* **EXERCISE INSTRUCTIONS**
What is the count of lines in the data that hold the string "none"? State the number alone.

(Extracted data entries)
=-=-=-=-=

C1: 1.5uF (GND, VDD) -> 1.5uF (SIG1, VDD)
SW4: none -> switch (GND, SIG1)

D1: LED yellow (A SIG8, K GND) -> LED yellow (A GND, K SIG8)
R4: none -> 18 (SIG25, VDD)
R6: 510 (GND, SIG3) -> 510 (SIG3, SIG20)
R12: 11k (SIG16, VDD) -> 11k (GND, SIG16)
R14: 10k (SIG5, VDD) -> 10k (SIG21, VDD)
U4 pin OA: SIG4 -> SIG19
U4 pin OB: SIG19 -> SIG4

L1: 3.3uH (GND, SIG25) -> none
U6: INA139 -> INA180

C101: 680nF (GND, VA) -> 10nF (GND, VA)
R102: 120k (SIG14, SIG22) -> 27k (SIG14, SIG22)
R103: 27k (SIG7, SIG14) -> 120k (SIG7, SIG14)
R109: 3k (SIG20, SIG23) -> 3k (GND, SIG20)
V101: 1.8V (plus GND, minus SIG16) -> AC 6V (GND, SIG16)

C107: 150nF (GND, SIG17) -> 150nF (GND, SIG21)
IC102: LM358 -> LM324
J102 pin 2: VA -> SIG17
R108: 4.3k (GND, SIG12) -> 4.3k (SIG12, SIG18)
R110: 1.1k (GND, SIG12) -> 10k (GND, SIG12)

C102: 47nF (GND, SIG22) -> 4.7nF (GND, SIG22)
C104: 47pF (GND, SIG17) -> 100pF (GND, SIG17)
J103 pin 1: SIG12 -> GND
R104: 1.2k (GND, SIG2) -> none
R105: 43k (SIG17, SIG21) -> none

=-=-=-=-=

* **TASK ANSWER**
5